**WHAT YOU NEED TO DO**
Only those lines in the data below from the line containing "C2: 2.2uF (GND, N004) -> none" through the line containing "TP1: none -> test point (N004)", both included, should be restated word for word.

▶

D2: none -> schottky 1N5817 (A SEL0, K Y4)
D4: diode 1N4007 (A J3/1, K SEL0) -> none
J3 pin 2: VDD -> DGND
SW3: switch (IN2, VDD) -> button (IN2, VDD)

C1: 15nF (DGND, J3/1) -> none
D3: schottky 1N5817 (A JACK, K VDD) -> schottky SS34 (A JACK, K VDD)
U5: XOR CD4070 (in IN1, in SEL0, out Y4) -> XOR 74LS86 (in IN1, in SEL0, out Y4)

◀
▶

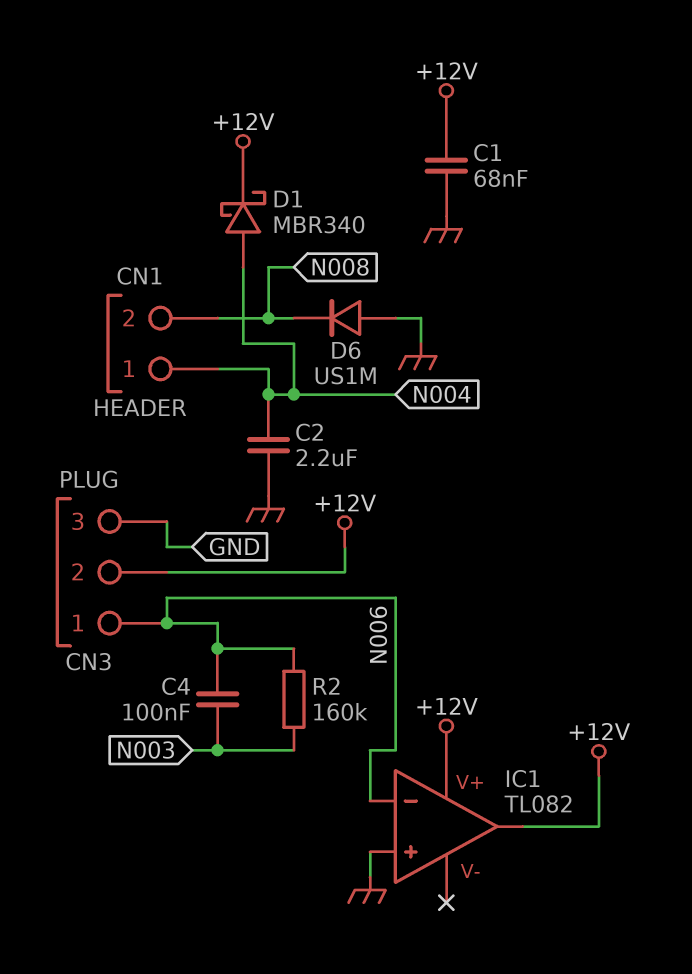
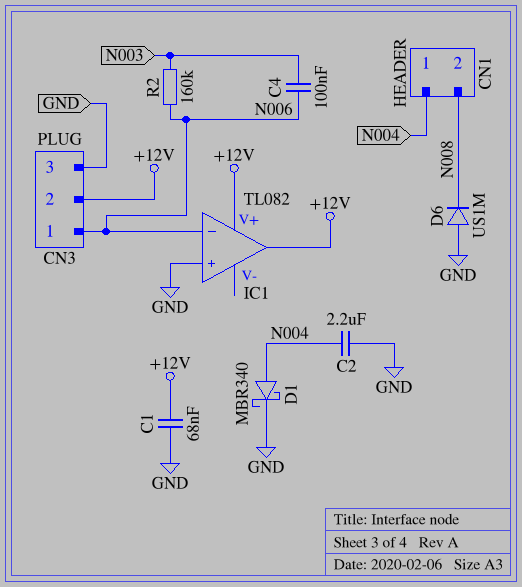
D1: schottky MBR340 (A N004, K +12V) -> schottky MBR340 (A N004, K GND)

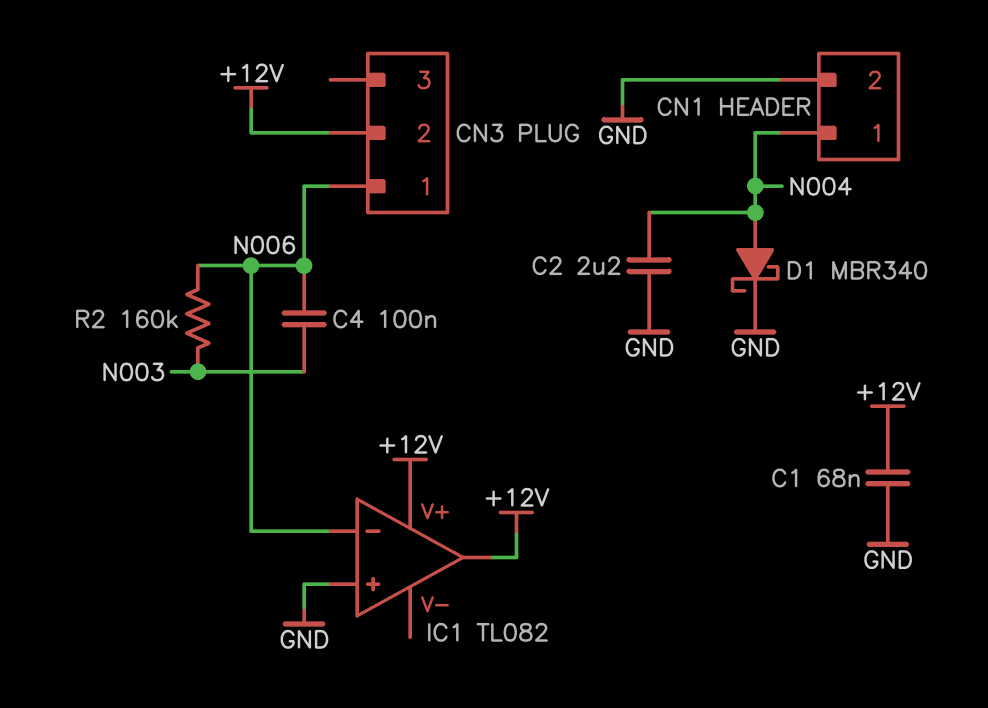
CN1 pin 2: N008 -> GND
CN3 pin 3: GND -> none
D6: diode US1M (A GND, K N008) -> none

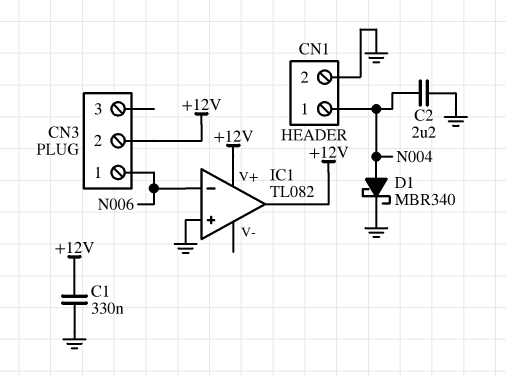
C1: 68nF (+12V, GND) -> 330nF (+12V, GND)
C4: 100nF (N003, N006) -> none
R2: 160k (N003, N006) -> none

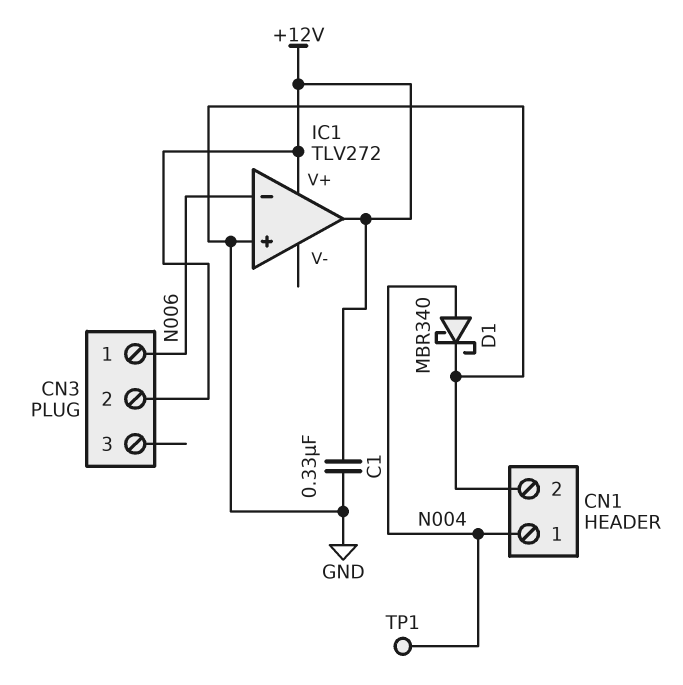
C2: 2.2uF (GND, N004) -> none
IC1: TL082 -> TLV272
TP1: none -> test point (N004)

◀

**THE ANSWER**
C2: 2.2uF (GND, N004) -> none
IC1: TL082 -> TLV272
TP1: none -> test point (N004)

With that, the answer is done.